** WORK INSTRUCTIONS **
Output exactly, with nothing added, the entries from the first line through the line with "Where the teal".

Records from a collection
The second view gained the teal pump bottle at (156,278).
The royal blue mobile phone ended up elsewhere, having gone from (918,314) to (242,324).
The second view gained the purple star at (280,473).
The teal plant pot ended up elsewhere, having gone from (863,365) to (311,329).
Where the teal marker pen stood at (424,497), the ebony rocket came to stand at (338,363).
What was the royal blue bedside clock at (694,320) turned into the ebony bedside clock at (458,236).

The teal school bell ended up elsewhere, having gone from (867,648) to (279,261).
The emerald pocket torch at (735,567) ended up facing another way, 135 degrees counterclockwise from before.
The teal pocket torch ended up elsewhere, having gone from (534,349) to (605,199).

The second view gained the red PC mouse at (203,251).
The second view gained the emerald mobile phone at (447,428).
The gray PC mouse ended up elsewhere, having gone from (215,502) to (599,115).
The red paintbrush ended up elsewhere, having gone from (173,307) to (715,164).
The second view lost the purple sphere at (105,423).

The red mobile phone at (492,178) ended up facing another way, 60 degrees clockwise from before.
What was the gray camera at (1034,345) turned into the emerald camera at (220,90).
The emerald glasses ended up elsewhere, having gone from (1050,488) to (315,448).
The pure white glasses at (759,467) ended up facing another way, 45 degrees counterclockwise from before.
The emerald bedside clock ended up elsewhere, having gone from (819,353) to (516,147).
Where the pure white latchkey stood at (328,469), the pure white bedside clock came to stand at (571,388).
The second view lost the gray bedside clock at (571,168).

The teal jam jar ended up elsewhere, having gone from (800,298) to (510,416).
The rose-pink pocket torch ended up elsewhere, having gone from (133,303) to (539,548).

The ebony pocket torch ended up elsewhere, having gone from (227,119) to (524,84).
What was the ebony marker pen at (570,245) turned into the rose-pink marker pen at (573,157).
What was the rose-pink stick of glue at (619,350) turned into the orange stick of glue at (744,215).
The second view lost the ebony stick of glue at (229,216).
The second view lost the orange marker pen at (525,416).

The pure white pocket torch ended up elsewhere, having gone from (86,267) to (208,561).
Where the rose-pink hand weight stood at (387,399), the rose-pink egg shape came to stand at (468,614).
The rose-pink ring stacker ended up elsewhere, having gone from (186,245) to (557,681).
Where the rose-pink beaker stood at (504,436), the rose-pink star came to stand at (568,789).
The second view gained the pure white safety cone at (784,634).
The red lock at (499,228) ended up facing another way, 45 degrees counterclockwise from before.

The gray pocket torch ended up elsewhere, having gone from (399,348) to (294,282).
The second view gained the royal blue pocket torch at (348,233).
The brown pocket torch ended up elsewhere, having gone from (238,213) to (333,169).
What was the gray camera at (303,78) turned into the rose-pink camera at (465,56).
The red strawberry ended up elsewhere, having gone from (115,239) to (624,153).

** REPLY TO THE EXERCISE **
The second view gained the teal pump bottle at (156,278).
The royal blue mobile phone ended up elsewhere, having gone from (918,314) to (242,324).
The second view gained the purple star at (280,473).
The teal plant pot ended up elsewhere, having gone from (863,365) to (311,329).
Where the teal marker pen stood at (424,497), the ebony rocket came to stand at (338,363).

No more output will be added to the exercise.